__PROVIDED MATERIAL__
◆ ◆ ◆ ◆
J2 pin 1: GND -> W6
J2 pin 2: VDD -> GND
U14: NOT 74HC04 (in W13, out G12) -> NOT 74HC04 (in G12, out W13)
◆ ◆ ◆ ◆
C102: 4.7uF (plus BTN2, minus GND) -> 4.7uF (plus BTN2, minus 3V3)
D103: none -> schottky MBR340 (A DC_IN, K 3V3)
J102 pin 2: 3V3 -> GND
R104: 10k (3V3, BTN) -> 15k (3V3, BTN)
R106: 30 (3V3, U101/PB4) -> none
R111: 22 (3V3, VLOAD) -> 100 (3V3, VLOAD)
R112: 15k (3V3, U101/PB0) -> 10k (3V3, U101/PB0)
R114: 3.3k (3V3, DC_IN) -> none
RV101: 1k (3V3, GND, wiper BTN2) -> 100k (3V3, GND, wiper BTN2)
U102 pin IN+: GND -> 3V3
◆ ◆ ◆ ◆
__ASSIGNMENT__
Please copy, exactly as written, every line in the listing above from the line with "J2 pin 2: VDD -> GND" up to and including the line with "U14: NOT 74HC04".

__OUTPUT OF THE TASK__
J2 pin 2: VDD -> GND
U14: NOT 74HC04 (in W13, out G12) -> NOT 74HC04 (in G12, out W13)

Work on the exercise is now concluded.